What is expected
Your answer should be the lines of the material that include the word "pear".

Dataset extract
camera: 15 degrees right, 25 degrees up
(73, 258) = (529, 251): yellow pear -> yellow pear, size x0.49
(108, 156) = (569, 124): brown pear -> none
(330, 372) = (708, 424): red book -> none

Your solution
(73, 258) = (529, 251): yellow pear -> yellow pear, size x0.49
(108, 156) = (569, 124): brown pear -> none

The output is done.